**Description of the task**
This task calls for copying every line in the data below that contains the word "trophy".

**Collected data**
★ ★ ★ ★ ★ ★ ★

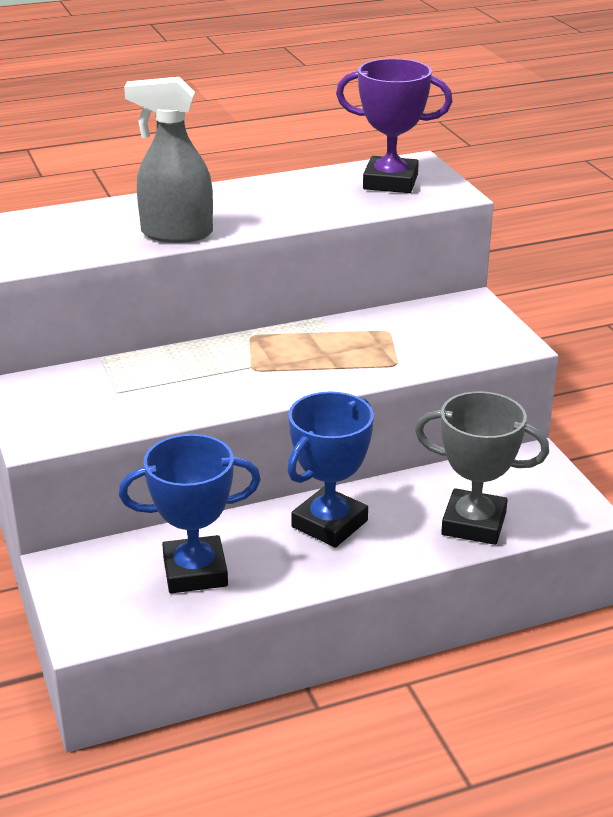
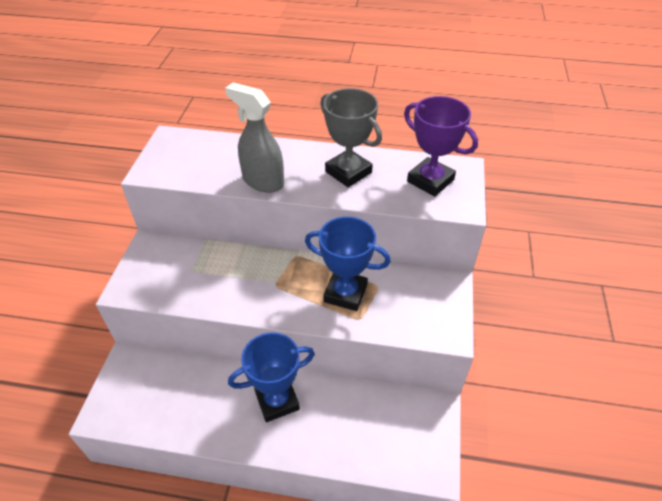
camera: 30 degrees right, 15 degrees up
(195, 571) = (182, 400): blue trophy -> blue trophy (345, 293)
(474, 523) = (358, 446): grey trophy -> grey trophy (348, 172)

★ ★ ★ ★ ★ ★ ★

**Task response**
(195, 571) = (182, 400): blue trophy -> blue trophy (345, 293)
(474, 523) = (358, 446): grey trophy -> grey trophy (348, 172)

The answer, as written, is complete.